*The records*:
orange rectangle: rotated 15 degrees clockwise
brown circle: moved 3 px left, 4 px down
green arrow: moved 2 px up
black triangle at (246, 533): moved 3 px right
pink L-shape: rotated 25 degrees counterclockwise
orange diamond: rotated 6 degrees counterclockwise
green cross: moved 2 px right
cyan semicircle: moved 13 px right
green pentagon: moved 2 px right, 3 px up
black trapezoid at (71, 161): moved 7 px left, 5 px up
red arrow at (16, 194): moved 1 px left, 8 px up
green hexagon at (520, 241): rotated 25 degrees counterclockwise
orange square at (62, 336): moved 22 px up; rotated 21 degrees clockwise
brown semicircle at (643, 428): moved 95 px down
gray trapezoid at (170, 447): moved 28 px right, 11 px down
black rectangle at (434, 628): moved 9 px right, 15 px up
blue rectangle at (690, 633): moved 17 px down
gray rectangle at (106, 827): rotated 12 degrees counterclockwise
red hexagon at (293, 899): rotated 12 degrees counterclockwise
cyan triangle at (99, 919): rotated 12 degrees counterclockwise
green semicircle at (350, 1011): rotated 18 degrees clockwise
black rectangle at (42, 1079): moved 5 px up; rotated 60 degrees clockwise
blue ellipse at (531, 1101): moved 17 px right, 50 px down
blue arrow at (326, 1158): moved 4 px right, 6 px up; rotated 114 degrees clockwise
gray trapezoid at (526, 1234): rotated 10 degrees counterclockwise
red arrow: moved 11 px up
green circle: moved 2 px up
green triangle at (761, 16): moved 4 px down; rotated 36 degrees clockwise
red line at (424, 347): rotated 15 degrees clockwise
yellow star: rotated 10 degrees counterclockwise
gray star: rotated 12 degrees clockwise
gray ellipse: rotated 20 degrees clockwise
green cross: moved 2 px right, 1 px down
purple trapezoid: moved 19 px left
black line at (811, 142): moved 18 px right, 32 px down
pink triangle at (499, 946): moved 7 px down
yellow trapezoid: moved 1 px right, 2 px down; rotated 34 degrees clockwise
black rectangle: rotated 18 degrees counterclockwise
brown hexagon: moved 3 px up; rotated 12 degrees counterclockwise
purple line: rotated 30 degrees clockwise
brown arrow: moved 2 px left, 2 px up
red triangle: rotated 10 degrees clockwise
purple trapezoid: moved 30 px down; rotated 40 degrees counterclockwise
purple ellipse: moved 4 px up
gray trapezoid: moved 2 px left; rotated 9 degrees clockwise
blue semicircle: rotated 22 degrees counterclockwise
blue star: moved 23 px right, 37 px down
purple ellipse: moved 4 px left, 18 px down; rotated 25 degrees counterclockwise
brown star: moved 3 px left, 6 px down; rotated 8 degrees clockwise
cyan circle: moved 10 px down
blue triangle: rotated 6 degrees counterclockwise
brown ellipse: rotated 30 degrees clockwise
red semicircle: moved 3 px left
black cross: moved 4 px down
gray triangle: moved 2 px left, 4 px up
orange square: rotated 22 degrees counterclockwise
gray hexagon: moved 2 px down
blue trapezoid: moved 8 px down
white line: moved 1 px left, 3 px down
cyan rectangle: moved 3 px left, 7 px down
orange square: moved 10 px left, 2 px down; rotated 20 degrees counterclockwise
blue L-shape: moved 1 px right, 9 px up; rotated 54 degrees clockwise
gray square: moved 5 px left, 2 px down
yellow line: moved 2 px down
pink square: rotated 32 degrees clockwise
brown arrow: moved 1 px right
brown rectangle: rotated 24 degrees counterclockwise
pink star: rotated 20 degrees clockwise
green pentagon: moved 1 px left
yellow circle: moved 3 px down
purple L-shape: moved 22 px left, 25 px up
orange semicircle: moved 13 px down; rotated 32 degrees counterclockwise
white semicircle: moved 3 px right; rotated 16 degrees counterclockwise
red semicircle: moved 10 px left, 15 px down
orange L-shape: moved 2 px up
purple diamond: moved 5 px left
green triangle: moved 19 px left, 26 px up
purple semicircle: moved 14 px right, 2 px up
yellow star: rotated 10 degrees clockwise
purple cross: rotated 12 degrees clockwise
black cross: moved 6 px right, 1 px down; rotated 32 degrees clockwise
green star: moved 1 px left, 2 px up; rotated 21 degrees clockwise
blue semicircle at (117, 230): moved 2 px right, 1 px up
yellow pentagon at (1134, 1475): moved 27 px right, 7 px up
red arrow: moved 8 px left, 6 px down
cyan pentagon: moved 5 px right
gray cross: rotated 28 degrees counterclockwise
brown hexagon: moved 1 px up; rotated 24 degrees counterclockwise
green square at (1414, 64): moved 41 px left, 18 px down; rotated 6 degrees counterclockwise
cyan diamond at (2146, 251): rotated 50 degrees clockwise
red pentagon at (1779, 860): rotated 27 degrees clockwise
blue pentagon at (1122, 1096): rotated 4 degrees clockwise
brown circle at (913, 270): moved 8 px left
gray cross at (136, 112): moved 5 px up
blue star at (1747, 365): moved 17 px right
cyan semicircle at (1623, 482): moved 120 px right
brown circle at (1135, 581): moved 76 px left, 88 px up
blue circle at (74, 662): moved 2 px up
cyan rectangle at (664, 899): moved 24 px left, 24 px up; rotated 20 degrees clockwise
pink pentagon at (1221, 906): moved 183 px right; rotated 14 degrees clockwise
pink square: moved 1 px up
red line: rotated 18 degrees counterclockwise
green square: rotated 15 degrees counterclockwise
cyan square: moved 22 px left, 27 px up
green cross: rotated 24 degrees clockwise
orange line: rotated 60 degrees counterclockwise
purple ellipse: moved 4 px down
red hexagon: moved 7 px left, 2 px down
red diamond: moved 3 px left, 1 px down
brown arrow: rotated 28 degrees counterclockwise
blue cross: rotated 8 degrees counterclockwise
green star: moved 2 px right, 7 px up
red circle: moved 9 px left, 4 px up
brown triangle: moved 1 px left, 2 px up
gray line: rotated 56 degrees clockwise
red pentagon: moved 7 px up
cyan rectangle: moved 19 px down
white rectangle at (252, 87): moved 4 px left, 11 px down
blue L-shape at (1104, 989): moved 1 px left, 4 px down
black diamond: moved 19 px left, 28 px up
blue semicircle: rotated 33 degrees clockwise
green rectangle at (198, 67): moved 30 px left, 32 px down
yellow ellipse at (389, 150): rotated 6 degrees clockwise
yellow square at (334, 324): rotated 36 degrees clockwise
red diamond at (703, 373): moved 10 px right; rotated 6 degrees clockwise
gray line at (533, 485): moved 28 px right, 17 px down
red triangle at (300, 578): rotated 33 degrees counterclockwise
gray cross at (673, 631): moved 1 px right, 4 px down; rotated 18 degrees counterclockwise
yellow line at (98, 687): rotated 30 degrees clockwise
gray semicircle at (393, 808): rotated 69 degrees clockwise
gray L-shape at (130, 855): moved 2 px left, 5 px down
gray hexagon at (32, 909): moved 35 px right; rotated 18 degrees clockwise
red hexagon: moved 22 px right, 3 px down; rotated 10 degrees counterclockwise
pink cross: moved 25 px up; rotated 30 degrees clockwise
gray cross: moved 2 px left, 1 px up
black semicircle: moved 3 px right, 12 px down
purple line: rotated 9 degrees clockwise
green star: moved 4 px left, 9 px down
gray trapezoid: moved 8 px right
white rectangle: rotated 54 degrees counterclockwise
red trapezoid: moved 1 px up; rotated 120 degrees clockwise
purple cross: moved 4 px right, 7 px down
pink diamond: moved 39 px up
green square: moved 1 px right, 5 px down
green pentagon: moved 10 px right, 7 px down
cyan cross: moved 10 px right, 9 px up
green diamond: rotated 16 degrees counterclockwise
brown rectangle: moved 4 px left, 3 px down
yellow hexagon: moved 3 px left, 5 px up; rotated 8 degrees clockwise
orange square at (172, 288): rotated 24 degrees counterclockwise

*Description of the task*: A complete answer gives every line of the data that includes "white".

*Response area*:
white line: moved 1 px left, 3 px down
white semicircle: moved 3 px right; rotated 16 degrees counterclockwise
white rectangle at (252, 87): moved 4 px left, 11 px down
white rectangle: rotated 54 degrees counterclockwise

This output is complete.